── DATA FOR REVIEW ──

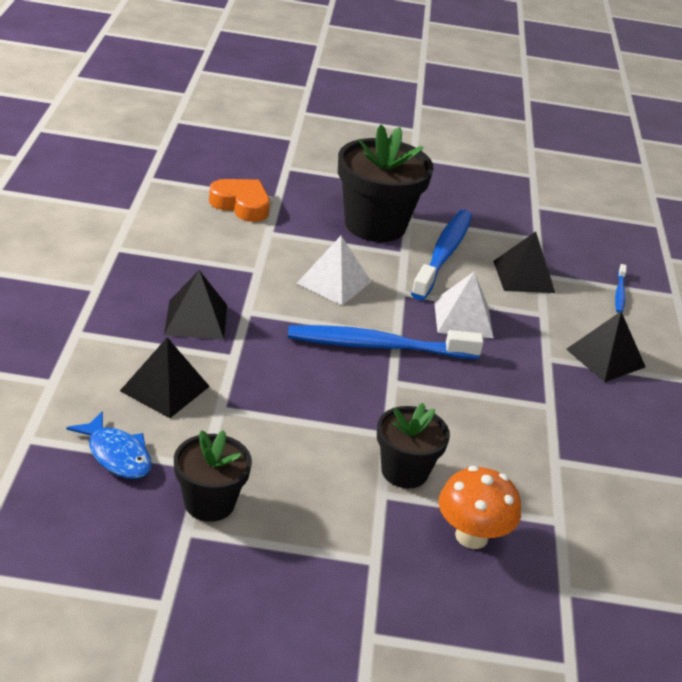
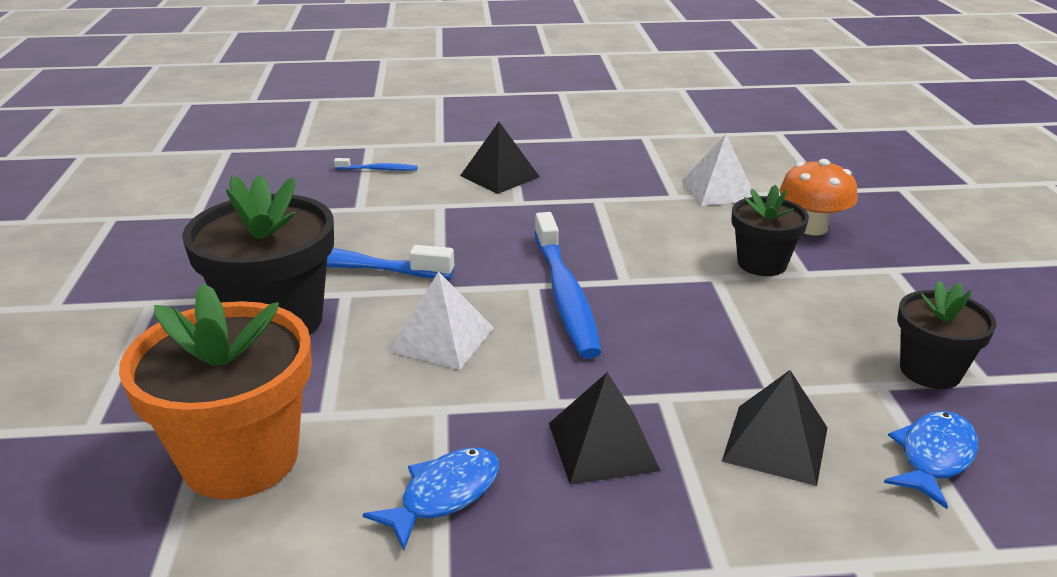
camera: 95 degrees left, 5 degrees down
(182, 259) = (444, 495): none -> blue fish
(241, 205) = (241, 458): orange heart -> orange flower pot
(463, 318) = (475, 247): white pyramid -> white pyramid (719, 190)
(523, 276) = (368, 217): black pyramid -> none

───
── DATA FOR REVIEW ──

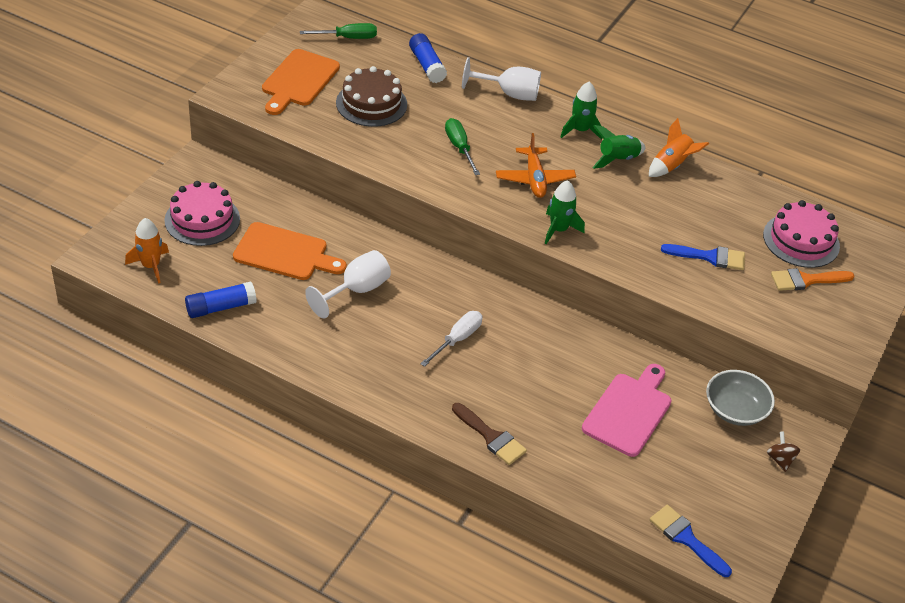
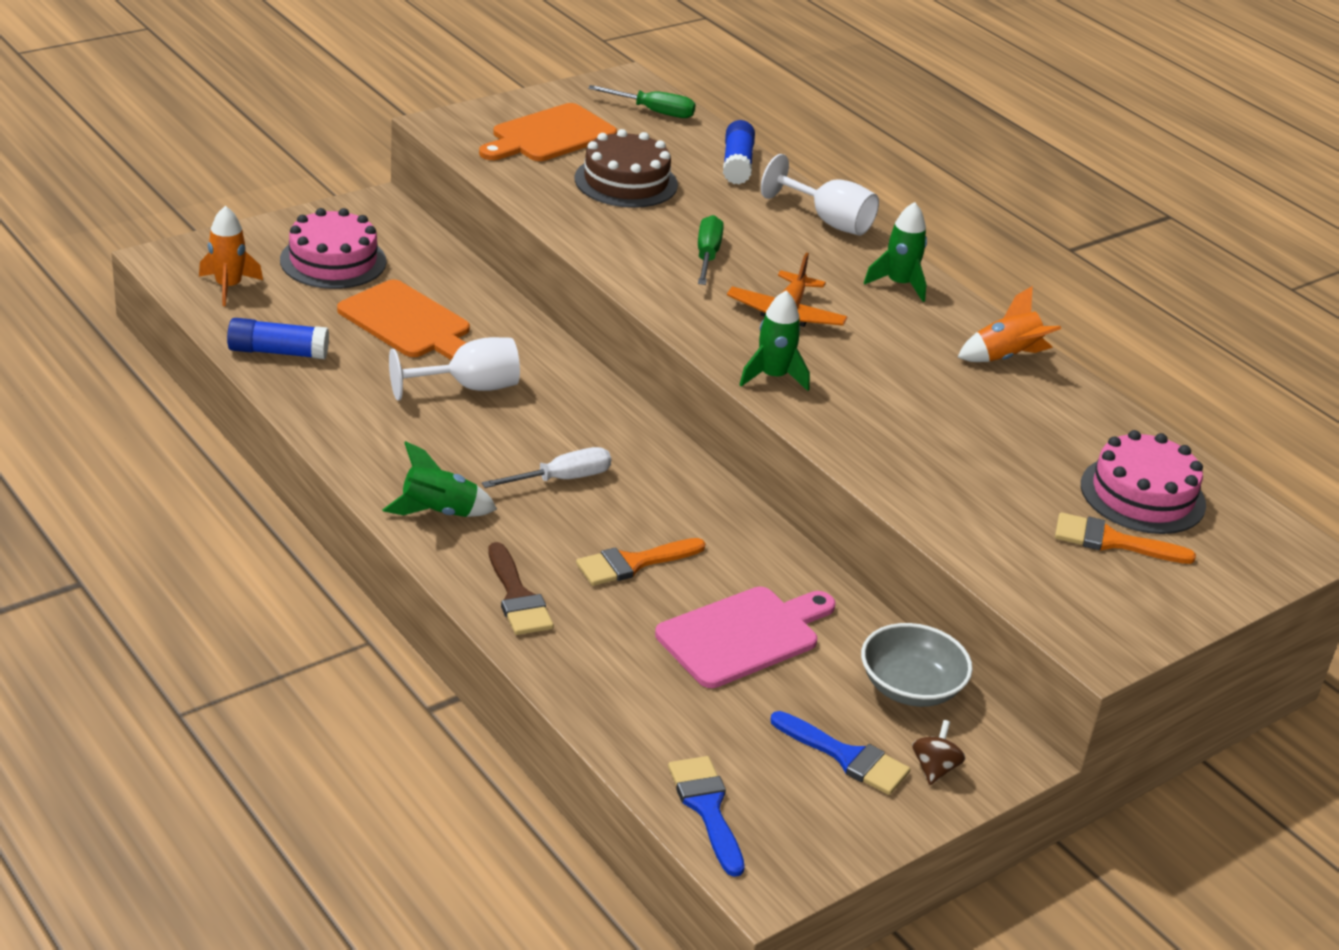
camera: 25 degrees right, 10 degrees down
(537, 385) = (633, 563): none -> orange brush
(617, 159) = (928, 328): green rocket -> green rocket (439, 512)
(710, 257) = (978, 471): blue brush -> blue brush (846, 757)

───

**EXERCISE:** When a line in the data contains the string "degrees", copy that line.

**SOLUTION FOR THIS TASK:**
camera: 95 degrees left, 5 degrees down
camera: 25 degrees right, 10 degrees down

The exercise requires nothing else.